→ WORK TO COMPLETE
Throughout the records below, find each line holding "none" and copy it.

→ PROVIDED DATA
=== Section Start ===

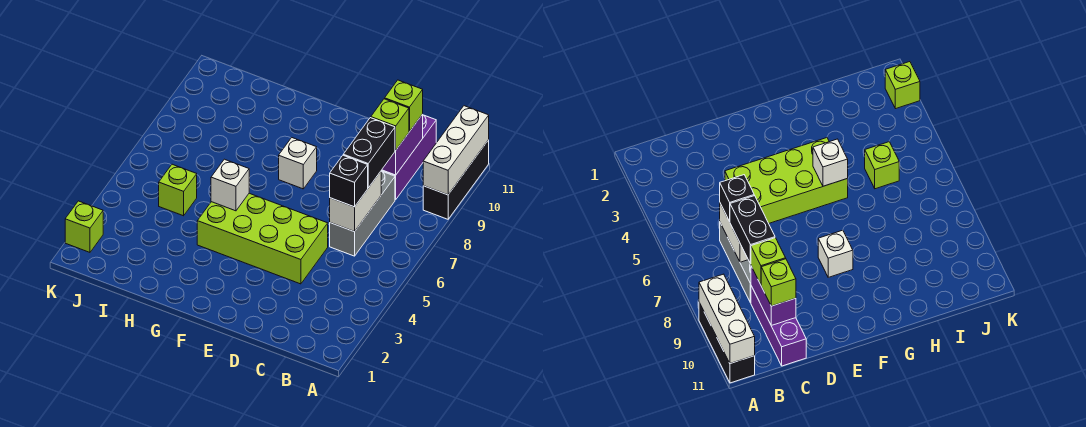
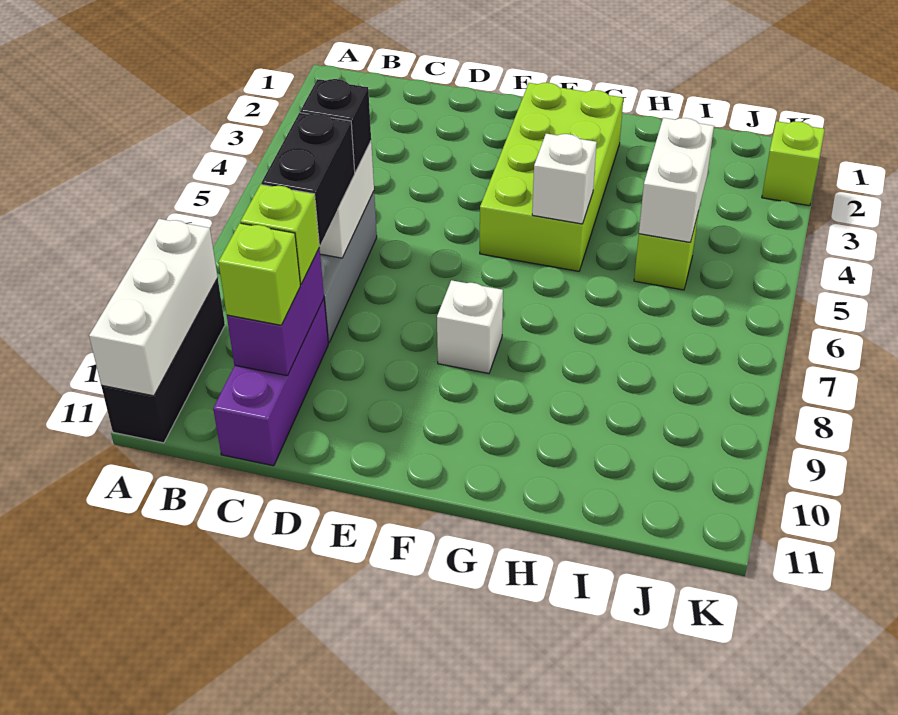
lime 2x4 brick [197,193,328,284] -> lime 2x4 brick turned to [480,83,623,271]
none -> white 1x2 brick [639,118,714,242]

=== Section End ===
=== Section Start ===

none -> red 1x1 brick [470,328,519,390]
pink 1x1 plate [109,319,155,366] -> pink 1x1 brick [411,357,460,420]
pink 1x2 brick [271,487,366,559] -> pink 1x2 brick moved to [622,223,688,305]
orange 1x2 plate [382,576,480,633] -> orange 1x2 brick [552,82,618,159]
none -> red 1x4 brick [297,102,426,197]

=== Section End ===

→ REPLY
none -> white 1x2 brick [639,118,714,242]
none -> red 1x1 brick [470,328,519,390]
none -> red 1x4 brick [297,102,426,197]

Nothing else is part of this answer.